■ INPUT DATA:
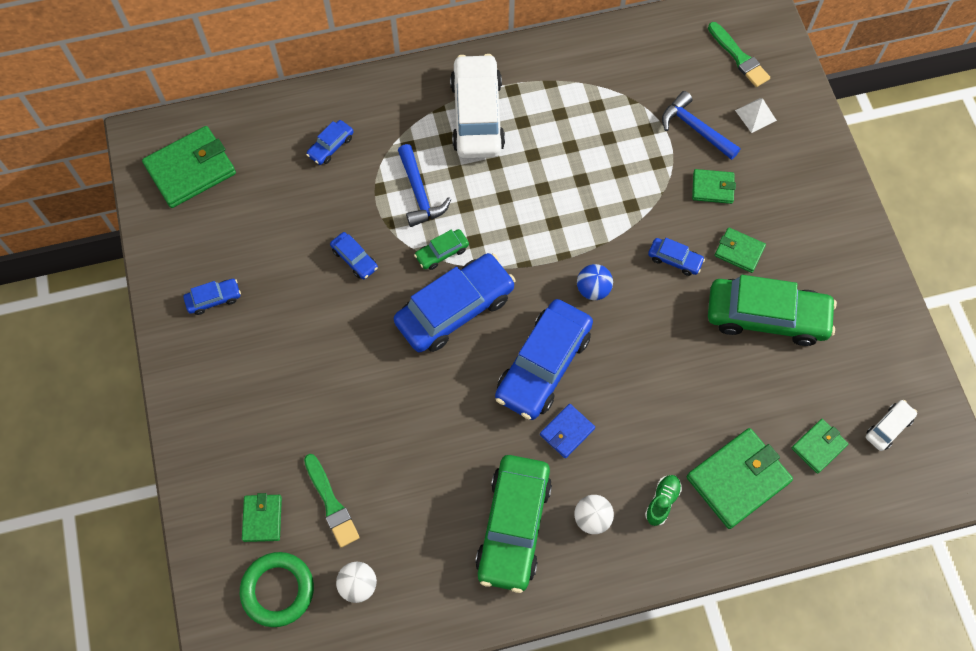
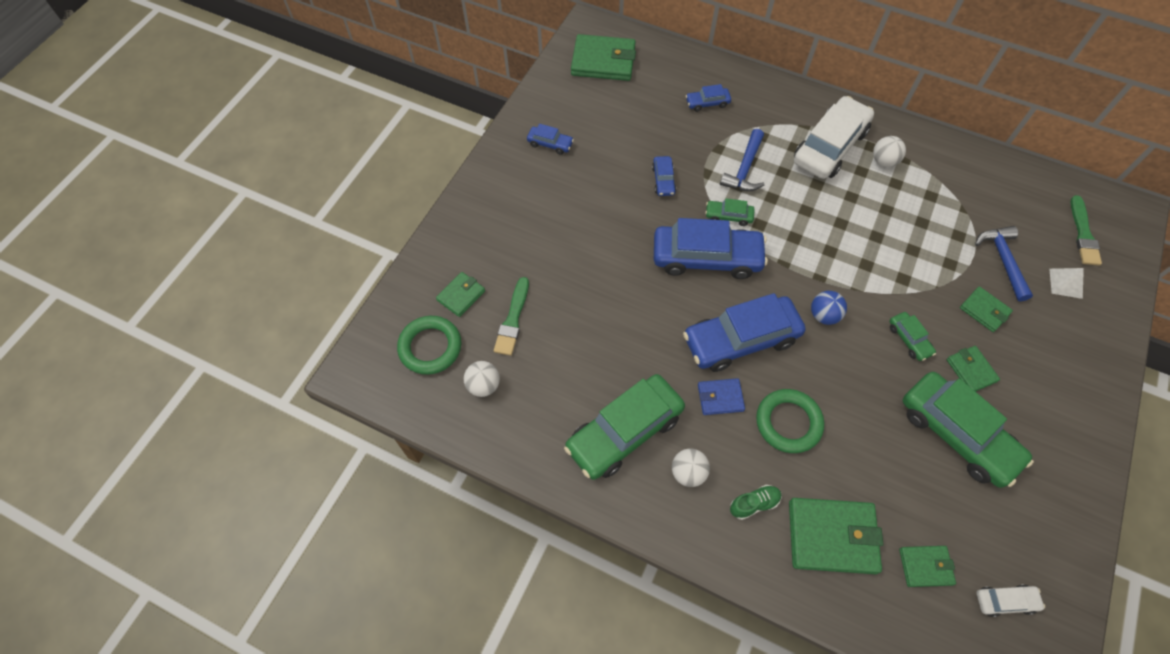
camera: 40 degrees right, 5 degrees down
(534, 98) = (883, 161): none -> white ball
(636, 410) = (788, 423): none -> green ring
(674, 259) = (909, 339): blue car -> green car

==

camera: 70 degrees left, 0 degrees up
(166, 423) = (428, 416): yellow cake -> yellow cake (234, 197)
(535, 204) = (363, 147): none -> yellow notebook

==

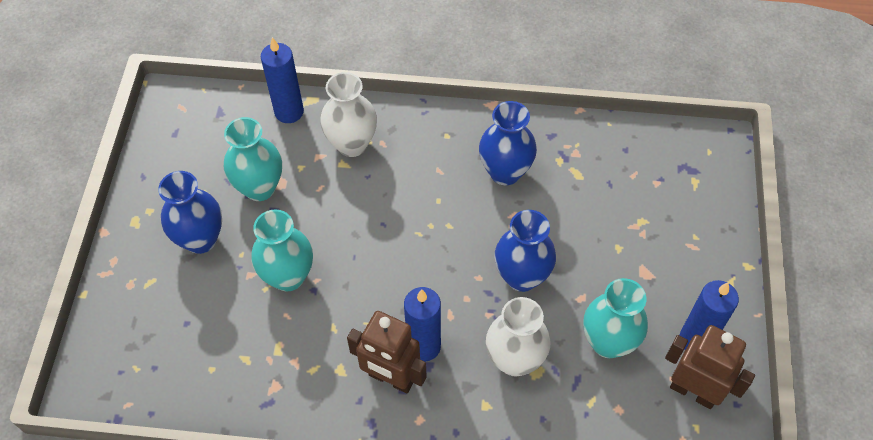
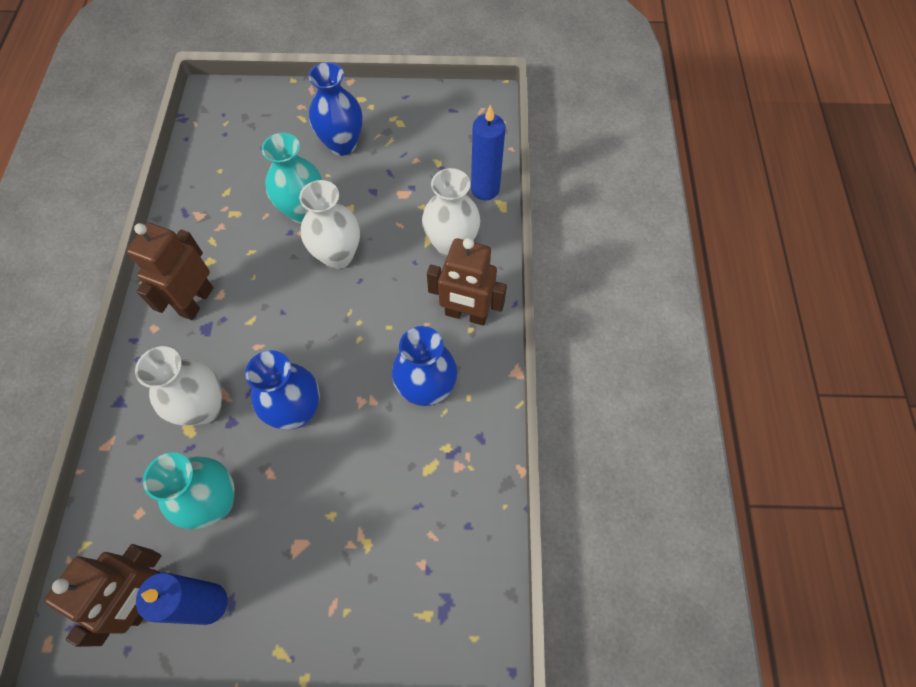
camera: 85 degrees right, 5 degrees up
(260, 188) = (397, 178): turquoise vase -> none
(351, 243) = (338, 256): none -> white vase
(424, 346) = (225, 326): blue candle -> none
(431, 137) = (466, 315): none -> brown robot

■ ABOUT THIS EXERCISE: Check each line of the data above for the string "degrees", and copy the ones that have it.

■ ANSWER TO THE EXERCISE:
camera: 40 degrees right, 5 degrees down
camera: 70 degrees left, 0 degrees up
camera: 85 degrees right, 5 degrees up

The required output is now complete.